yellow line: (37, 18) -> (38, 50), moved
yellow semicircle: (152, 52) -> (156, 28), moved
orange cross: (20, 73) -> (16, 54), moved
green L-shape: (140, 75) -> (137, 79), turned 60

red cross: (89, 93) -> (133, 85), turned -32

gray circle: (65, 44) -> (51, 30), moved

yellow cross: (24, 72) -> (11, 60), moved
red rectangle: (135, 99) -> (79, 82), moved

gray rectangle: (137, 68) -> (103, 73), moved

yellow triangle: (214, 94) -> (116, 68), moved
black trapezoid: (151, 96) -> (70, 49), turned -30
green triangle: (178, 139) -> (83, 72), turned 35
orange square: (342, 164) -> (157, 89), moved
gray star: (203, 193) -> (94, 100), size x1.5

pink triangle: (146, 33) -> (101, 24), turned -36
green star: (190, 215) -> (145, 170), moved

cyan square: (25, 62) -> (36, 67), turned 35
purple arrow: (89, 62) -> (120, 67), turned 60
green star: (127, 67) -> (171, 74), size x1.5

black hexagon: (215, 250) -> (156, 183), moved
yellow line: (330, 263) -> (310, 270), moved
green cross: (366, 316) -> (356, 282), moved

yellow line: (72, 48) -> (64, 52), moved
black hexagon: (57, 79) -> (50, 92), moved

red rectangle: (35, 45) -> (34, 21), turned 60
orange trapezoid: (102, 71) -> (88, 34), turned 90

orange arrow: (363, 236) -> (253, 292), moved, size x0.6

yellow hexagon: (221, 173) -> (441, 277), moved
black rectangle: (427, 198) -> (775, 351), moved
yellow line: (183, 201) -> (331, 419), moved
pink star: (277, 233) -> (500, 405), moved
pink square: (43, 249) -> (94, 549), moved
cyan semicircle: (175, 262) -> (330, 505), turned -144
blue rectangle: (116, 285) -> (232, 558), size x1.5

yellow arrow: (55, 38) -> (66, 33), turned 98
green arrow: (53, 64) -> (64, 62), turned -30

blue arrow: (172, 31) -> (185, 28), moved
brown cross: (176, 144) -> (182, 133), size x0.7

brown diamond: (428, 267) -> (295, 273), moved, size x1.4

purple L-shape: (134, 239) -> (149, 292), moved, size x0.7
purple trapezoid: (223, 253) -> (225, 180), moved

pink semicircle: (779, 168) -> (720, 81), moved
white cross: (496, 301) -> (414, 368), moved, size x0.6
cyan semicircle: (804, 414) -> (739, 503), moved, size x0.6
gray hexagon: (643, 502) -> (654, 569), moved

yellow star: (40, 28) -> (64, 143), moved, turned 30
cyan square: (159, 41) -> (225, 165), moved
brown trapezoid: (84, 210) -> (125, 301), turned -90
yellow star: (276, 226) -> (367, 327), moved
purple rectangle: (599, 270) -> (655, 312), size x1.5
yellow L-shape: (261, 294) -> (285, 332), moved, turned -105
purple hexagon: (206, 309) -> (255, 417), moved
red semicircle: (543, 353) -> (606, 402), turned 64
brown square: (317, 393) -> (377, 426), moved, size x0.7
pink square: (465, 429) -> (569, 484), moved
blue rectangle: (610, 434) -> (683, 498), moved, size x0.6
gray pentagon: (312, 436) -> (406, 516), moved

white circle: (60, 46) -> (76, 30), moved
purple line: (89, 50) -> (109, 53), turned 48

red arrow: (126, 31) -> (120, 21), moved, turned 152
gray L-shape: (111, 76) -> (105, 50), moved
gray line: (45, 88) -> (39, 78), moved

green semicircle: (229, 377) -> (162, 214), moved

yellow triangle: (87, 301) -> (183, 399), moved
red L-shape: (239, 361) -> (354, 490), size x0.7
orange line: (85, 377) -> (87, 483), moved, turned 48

# # # #

Requirement
Filter the listing above for the string "brown" and copy every matching line.

Response below
brown cross: (176, 144) -> (182, 133), size x0.7
brown diamond: (428, 267) -> (295, 273), moved, size x1.4
brown trapezoid: (84, 210) -> (125, 301), turned -90
brown square: (317, 393) -> (377, 426), moved, size x0.7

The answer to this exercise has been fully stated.